*** The data

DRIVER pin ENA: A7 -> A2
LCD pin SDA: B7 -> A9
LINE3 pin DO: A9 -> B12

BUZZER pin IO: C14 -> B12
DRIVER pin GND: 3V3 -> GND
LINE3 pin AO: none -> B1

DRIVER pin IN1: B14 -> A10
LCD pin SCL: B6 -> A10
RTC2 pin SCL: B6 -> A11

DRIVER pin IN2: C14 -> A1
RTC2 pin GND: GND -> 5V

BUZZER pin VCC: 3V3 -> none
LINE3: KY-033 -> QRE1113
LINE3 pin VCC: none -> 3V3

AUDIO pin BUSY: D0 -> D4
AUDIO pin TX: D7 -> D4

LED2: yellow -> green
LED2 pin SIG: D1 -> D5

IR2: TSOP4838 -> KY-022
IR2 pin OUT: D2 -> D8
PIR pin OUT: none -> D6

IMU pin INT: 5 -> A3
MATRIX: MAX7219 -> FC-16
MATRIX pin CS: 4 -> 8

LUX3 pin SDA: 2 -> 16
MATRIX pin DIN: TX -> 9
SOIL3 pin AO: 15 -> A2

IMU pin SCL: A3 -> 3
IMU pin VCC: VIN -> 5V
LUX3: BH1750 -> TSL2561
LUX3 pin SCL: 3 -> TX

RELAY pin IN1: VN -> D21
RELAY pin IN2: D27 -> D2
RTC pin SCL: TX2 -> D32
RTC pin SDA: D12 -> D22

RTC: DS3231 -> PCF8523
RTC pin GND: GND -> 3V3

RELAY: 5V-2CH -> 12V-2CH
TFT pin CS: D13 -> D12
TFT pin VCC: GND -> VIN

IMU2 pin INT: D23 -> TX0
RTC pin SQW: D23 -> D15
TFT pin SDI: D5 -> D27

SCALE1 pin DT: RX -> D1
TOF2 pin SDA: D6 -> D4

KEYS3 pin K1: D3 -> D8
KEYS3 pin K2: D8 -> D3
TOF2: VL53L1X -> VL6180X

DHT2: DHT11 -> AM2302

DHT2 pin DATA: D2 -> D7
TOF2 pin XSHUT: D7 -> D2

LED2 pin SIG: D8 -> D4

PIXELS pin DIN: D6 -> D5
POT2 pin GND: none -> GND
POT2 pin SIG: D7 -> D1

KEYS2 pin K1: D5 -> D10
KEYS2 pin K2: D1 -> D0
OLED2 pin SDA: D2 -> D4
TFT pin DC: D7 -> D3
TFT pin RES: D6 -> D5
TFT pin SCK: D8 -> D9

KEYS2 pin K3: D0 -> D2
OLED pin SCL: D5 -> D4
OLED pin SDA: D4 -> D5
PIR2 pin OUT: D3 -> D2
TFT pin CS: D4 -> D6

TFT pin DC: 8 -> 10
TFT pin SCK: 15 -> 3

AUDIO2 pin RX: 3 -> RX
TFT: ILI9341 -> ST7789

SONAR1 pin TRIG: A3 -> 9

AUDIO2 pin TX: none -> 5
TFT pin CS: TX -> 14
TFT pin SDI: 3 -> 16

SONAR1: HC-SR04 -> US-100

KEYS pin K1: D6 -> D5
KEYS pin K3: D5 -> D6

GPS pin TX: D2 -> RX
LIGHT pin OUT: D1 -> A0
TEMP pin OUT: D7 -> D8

******

■ Your task
Please print all the data again exactly as given.

■ Exercise response
DRIVER pin ENA: A7 -> A2
LCD pin SDA: B7 -> A9
LINE3 pin DO: A9 -> B12

BUZZER pin IO: C14 -> B12
DRIVER pin GND: 3V3 -> GND
LINE3 pin AO: none -> B1

DRIVER pin IN1: B14 -> A10
LCD pin SCL: B6 -> A10
RTC2 pin SCL: B6 -> A11

DRIVER pin IN2: C14 -> A1
RTC2 pin GND: GND -> 5V

BUZZER pin VCC: 3V3 -> none
LINE3: KY-033 -> QRE1113
LINE3 pin VCC: none -> 3V3

AUDIO pin BUSY: D0 -> D4
AUDIO pin TX: D7 -> D4

LED2: yellow -> green
LED2 pin SIG: D1 -> D5

IR2: TSOP4838 -> KY-022
IR2 pin OUT: D2 -> D8
PIR pin OUT: none -> D6

IMU pin INT: 5 -> A3
MATRIX: MAX7219 -> FC-16
MATRIX pin CS: 4 -> 8

LUX3 pin SDA: 2 -> 16
MATRIX pin DIN: TX -> 9
SOIL3 pin AO: 15 -> A2

IMU pin SCL: A3 -> 3
IMU pin VCC: VIN -> 5V
LUX3: BH1750 -> TSL2561
LUX3 pin SCL: 3 -> TX

RELAY pin IN1: VN -> D21
RELAY pin IN2: D27 -> D2
RTC pin SCL: TX2 -> D32
RTC pin SDA: D12 -> D22

RTC: DS3231 -> PCF8523
RTC pin GND: GND -> 3V3

RELAY: 5V-2CH -> 12V-2CH
TFT pin CS: D13 -> D12
TFT pin VCC: GND -> VIN

IMU2 pin INT: D23 -> TX0
RTC pin SQW: D23 -> D15
TFT pin SDI: D5 -> D27

SCALE1 pin DT: RX -> D1
TOF2 pin SDA: D6 -> D4

KEYS3 pin K1: D3 -> D8
KEYS3 pin K2: D8 -> D3
TOF2: VL53L1X -> VL6180X

DHT2: DHT11 -> AM2302

DHT2 pin DATA: D2 -> D7
TOF2 pin XSHUT: D7 -> D2

LED2 pin SIG: D8 -> D4

PIXELS pin DIN: D6 -> D5
POT2 pin GND: none -> GND
POT2 pin SIG: D7 -> D1

KEYS2 pin K1: D5 -> D10
KEYS2 pin K2: D1 -> D0
OLED2 pin SDA: D2 -> D4
TFT pin DC: D7 -> D3
TFT pin RES: D6 -> D5
TFT pin SCK: D8 -> D9

KEYS2 pin K3: D0 -> D2
OLED pin SCL: D5 -> D4
OLED pin SDA: D4 -> D5
PIR2 pin OUT: D3 -> D2
TFT pin CS: D4 -> D6

TFT pin DC: 8 -> 10
TFT pin SCK: 15 -> 3

AUDIO2 pin RX: 3 -> RX
TFT: ILI9341 -> ST7789

SONAR1 pin TRIG: A3 -> 9

AUDIO2 pin TX: none -> 5
TFT pin CS: TX -> 14
TFT pin SDI: 3 -> 16

SONAR1: HC-SR04 -> US-100

KEYS pin K1: D6 -> D5
KEYS pin K3: D5 -> D6

GPS pin TX: D2 -> RX
LIGHT pin OUT: D1 -> A0
TEMP pin OUT: D7 -> D8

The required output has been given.